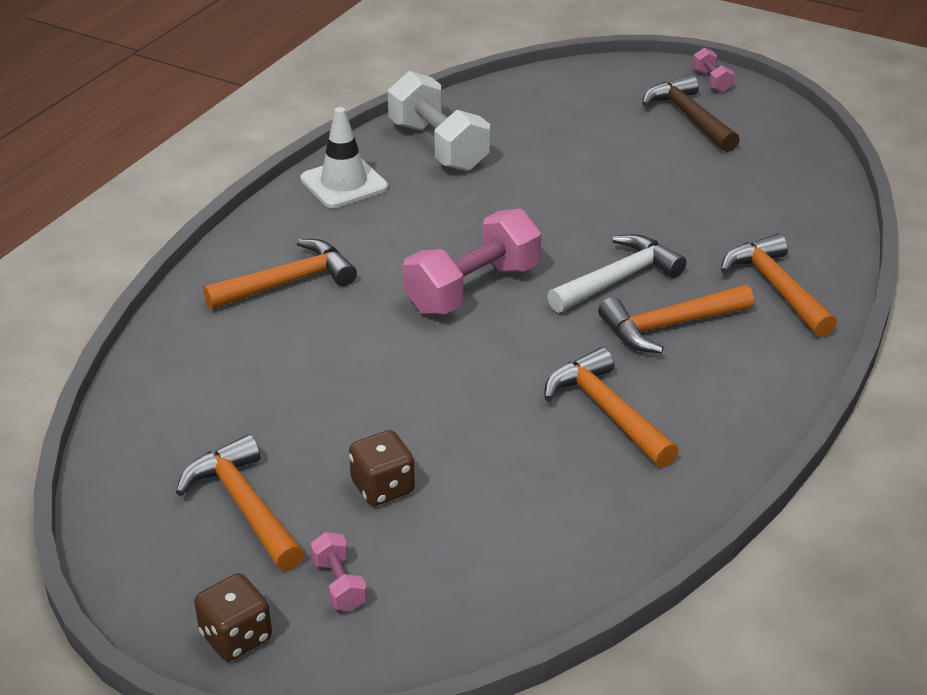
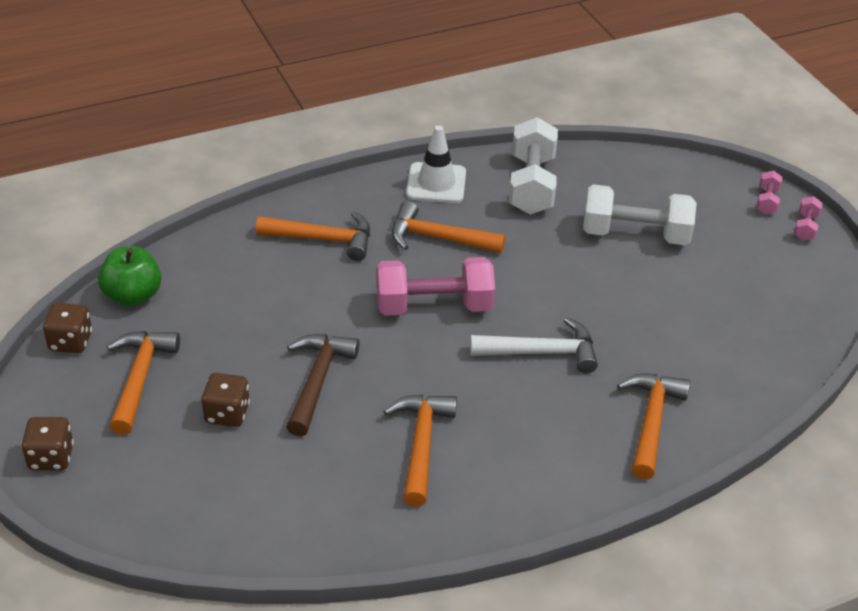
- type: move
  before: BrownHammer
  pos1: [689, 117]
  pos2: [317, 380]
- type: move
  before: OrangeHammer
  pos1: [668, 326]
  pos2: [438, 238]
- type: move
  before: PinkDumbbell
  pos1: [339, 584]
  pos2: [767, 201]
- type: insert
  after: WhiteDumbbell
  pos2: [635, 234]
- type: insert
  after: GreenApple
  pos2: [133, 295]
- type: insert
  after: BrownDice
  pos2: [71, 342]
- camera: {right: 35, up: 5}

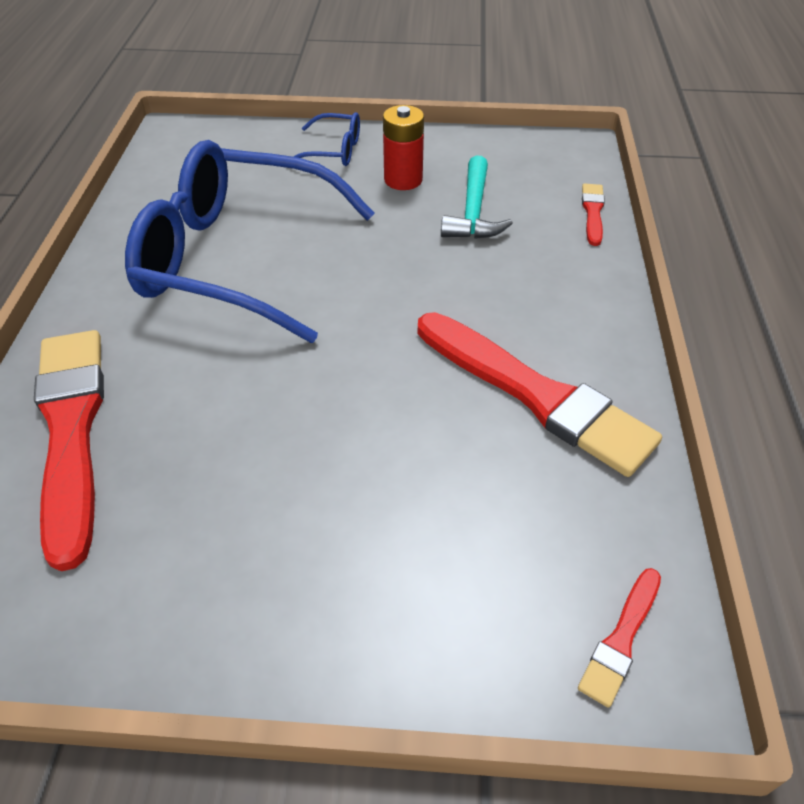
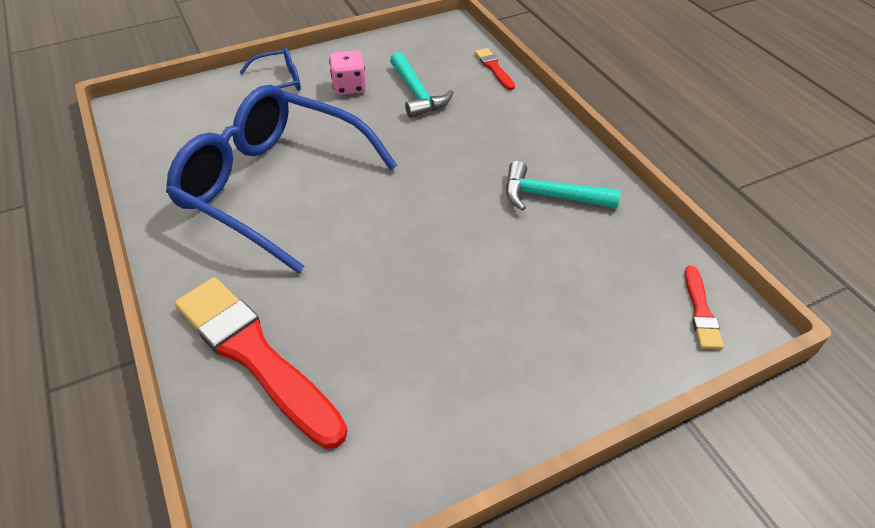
- type: replace
  before: RedBattery
  after: PinkDice
  pos1: [403, 180]
  pos2: [349, 87]
- type: rotate
  before: BlueGlasses
  pos1: [236, 259]
  pos2: [273, 185]
  turn: 45
- type: replace
  before: RedBrush
  after: TurquoiseHammer
  pos1: [536, 395]
  pos2: [550, 196]
- camera: {right: -30, up: 0}

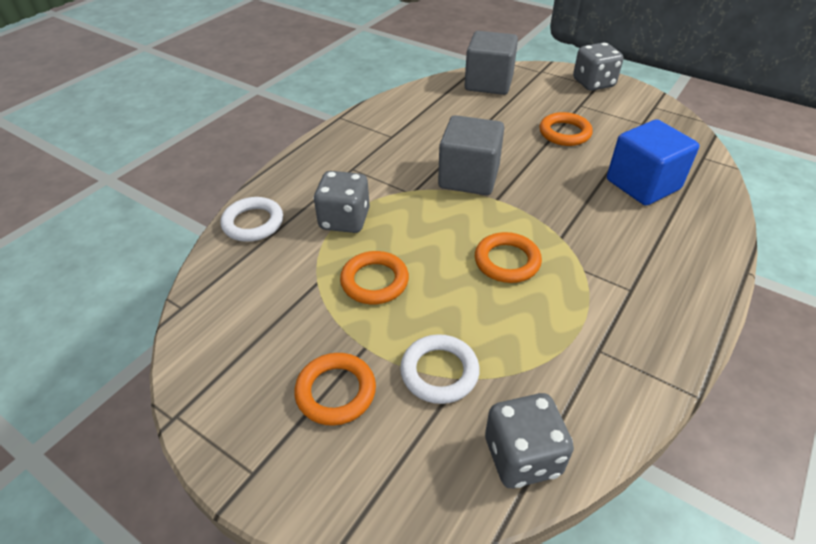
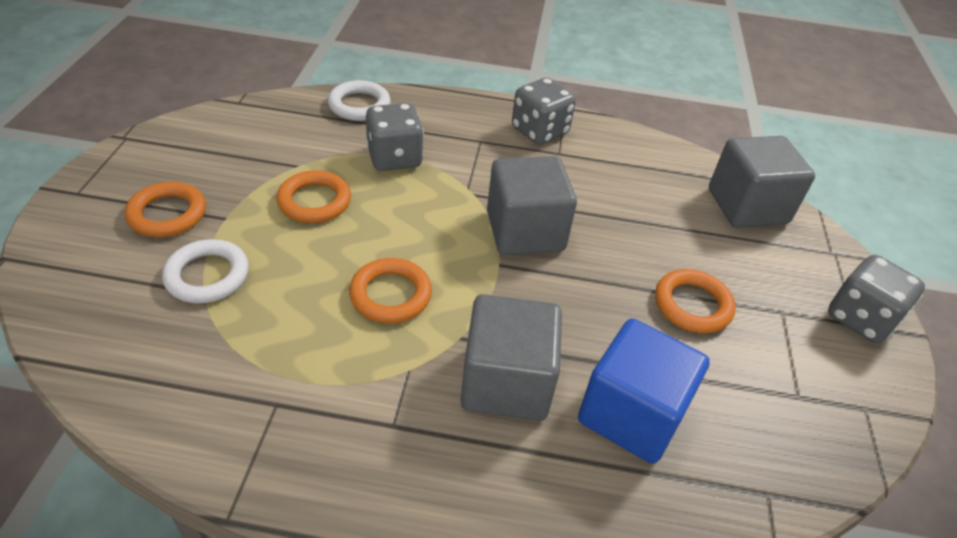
- type: move
  before: GreyDice
  pos1: [522, 456]
  pos2: [539, 131]
- type: insert
  after: GreyCube
  pos2: [506, 382]
- camera: {right: 60, up: 0}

---+---

Go back to the listing above and reproduce, exactly, the stretch from the line bearing "pos2: [273, 185]" through the line bearing "after: GreyCube", without its pictures.

  pos2: [273, 185]
  turn: 45
- type: replace
  before: RedBrush
  after: TurquoiseHammer
  pos1: [536, 395]
  pos2: [550, 196]
- camera: {right: -30, up: 0}

- type: move
  before: GreyDice
  pos1: [522, 456]
  pos2: [539, 131]
- type: insert
  after: GreyCube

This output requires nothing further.